» **Work to complete**
Please restate each line of the data below exactly. Omit all images.

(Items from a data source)
□ □ □ □ □ □ □

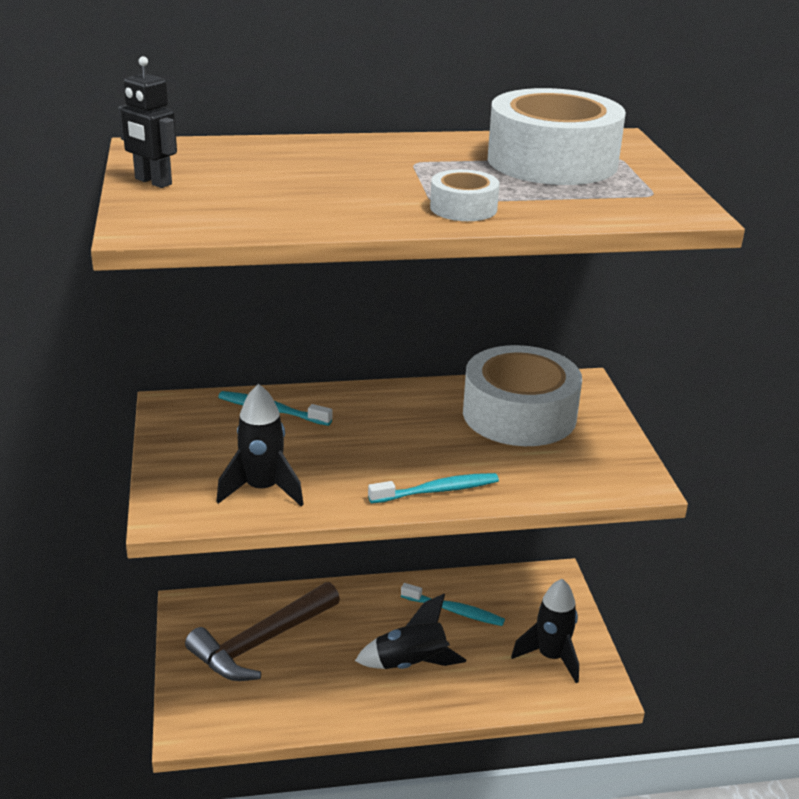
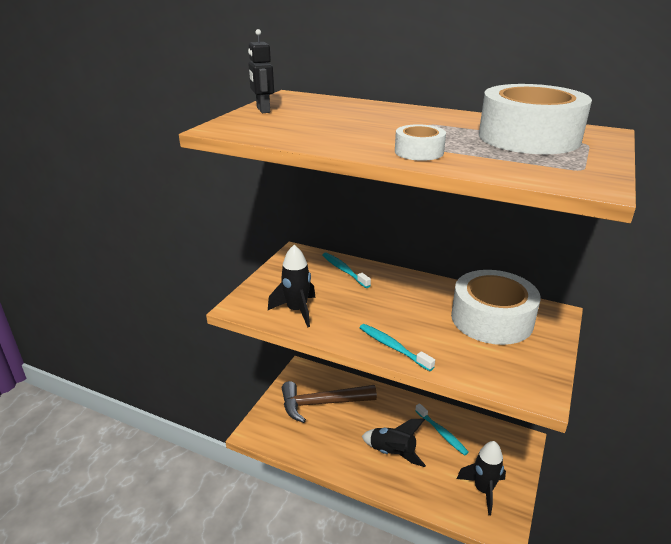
camera: 35 degrees right, 0 degrees up
turquoise toothbrush [368,473,499,504] -> turquoise toothbrush turned 150 degrees counterclockwise [360,324,435,371]

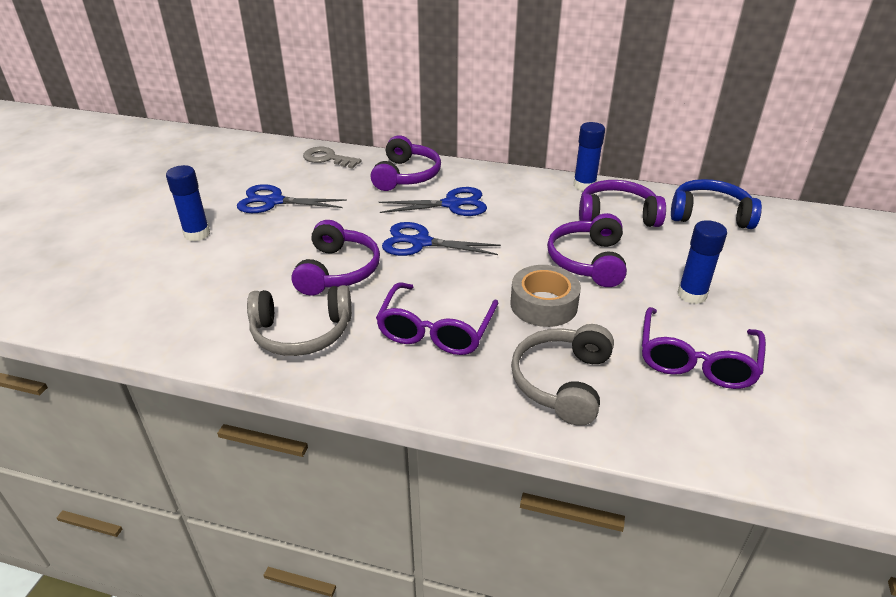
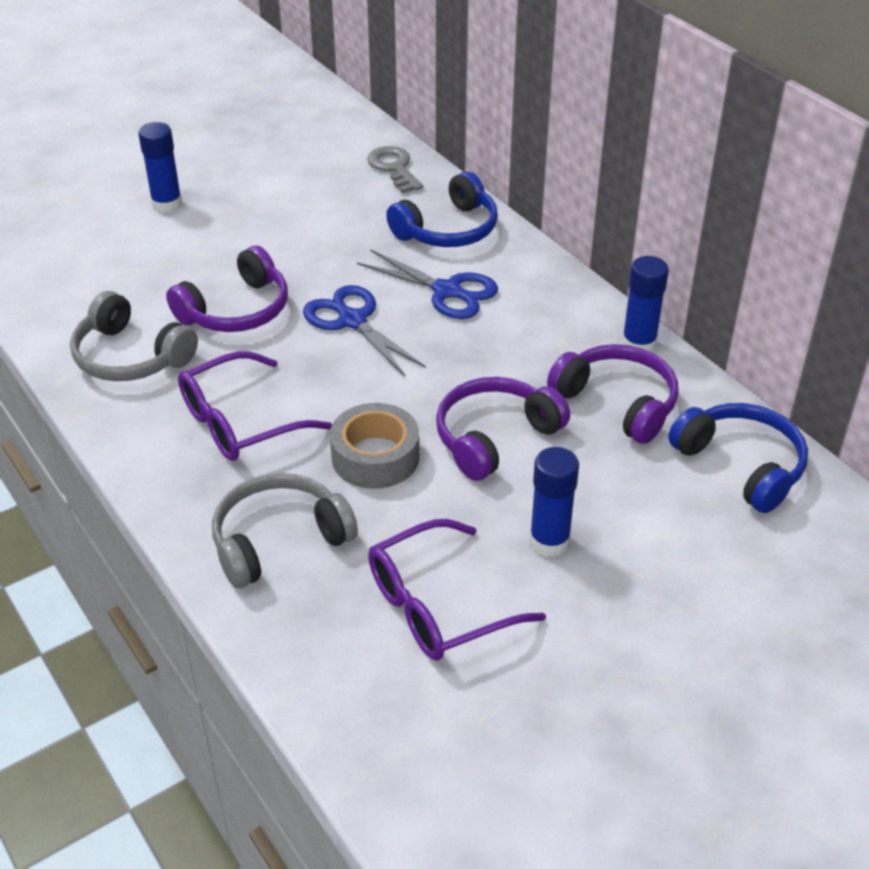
camera: 40 degrees right, 5 degrees up
blue scissors [237,184,347,213] -> none
purple headphones [371,135,441,191] -> blue headphones [386,171,498,247]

□ □ □ □ □ □ □

» **Response to the task**
camera: 35 degrees right, 0 degrees up
turquoise toothbrush [368,473,499,504] -> turquoise toothbrush turned 150 degrees counterclockwise [360,324,435,371]

camera: 40 degrees right, 5 degrees up
blue scissors [237,184,347,213] -> none
purple headphones [371,135,441,191] -> blue headphones [386,171,498,247]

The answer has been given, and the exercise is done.